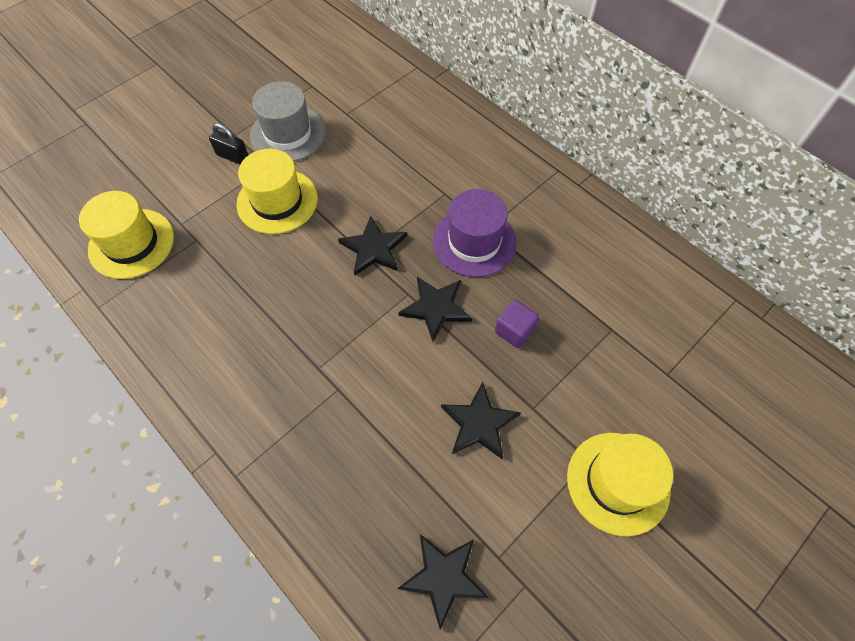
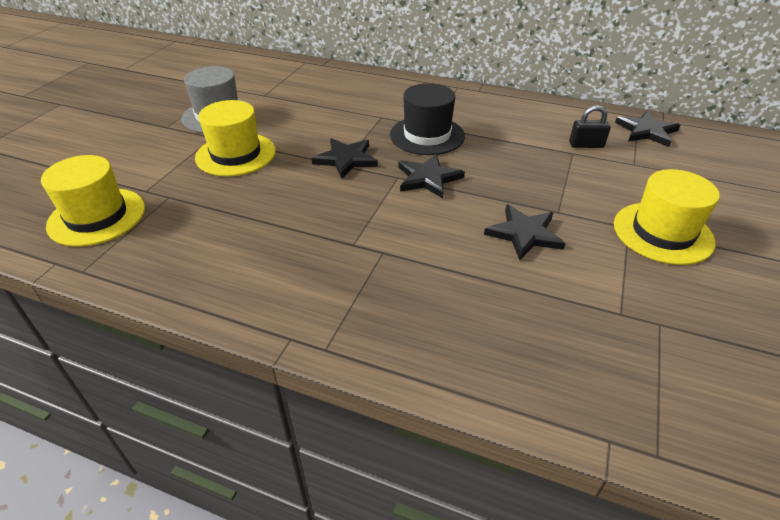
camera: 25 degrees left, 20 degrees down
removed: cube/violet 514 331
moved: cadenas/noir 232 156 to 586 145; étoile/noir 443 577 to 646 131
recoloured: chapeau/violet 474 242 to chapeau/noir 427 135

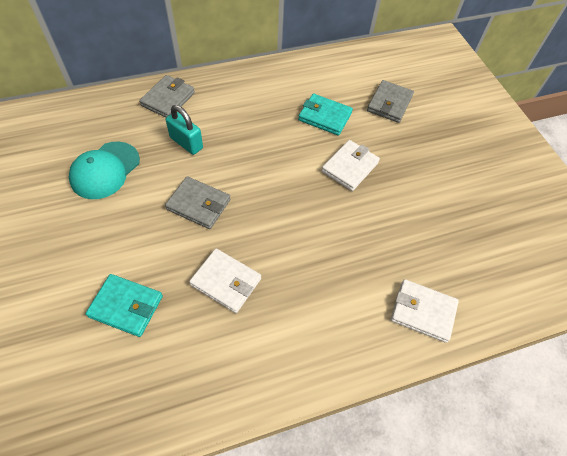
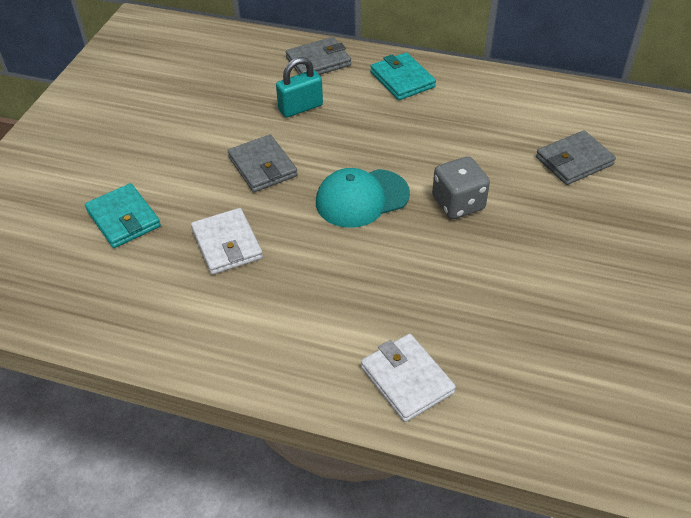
camera: 40 degrees right, 10 degrees down
moved: casquette/turquoise 105 170 to 362 198; portefeuille/turquoise 325 117 to 402 79
replaced: portefeuille/blanc 350 167 to dé/gris 458 203
turned: cadenas/turquoise 186 143 = 300 108 75 degrees clockwise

━━━━━━━━━━━━━━━━━━━━━━━━━━━━━━

From the listing above, pick out every line containing "noir".

## [Result]
moved: cadenas/noir 232 156 to 586 145; étoile/noir 443 577 to 646 131
recoloured: chapeau/violet 474 242 to chapeau/noir 427 135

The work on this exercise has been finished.